Assignment:
Each line of the listing where "plus" appears should be reported.

Materials provided:

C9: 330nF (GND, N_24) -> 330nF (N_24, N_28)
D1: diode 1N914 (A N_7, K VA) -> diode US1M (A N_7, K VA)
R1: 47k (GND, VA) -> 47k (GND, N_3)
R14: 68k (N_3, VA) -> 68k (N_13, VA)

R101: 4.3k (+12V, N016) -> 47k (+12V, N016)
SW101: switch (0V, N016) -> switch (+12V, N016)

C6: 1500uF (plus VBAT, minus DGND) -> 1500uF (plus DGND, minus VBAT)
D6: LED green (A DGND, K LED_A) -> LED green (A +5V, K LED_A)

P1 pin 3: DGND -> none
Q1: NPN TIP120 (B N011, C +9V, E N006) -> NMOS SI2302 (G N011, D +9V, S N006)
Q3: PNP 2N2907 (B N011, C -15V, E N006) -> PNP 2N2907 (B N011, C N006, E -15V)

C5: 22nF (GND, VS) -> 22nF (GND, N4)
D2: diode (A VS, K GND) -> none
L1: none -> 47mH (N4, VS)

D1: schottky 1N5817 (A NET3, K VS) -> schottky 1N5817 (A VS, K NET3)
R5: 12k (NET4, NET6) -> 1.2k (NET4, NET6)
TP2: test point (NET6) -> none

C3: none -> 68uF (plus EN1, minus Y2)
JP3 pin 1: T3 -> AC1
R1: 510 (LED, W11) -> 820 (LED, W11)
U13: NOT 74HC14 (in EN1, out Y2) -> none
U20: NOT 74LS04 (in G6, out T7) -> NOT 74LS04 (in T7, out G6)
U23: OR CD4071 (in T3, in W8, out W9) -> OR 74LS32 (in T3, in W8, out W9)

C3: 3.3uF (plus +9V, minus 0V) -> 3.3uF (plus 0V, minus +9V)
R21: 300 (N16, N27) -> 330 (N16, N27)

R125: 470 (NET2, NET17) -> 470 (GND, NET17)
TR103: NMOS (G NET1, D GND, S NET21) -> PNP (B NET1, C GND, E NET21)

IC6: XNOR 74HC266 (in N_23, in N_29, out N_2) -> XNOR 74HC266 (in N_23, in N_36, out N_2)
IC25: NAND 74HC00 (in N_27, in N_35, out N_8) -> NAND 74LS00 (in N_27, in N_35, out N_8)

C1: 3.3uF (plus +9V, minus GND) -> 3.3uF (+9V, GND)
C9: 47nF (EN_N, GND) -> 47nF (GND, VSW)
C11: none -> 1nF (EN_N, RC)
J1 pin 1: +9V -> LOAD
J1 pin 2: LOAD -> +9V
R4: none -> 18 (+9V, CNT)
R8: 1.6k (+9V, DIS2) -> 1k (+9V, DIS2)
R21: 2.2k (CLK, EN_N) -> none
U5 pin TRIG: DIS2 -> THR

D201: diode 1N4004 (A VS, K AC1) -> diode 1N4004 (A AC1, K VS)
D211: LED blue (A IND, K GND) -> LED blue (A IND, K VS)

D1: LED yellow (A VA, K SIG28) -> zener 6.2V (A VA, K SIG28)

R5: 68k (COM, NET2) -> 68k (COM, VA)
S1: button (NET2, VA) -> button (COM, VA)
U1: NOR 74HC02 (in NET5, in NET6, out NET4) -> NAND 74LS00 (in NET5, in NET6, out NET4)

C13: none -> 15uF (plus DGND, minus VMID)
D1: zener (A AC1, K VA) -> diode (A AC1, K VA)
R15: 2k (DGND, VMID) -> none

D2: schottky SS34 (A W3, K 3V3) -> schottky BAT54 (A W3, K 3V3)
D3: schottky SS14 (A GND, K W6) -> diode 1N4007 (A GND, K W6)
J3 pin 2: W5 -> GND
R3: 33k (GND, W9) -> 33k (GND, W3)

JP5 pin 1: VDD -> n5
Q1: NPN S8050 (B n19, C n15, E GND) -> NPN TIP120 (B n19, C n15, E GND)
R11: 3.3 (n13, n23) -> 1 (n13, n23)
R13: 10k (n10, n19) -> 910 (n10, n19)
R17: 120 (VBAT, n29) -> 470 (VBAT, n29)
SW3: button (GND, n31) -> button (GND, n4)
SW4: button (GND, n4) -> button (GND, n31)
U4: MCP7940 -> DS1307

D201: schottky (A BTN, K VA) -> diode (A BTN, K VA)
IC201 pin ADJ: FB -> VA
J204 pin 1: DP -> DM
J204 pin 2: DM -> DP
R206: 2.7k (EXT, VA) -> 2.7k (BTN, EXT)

Your response:
C6: 1500uF (plus VBAT, minus DGND) -> 1500uF (plus DGND, minus VBAT)
C3: none -> 68uF (plus EN1, minus Y2)
C3: 3.3uF (plus +9V, minus 0V) -> 3.3uF (plus 0V, minus +9V)
C1: 3.3uF (plus +9V, minus GND) -> 3.3uF (+9V, GND)
C13: none -> 15uF (plus DGND, minus VMID)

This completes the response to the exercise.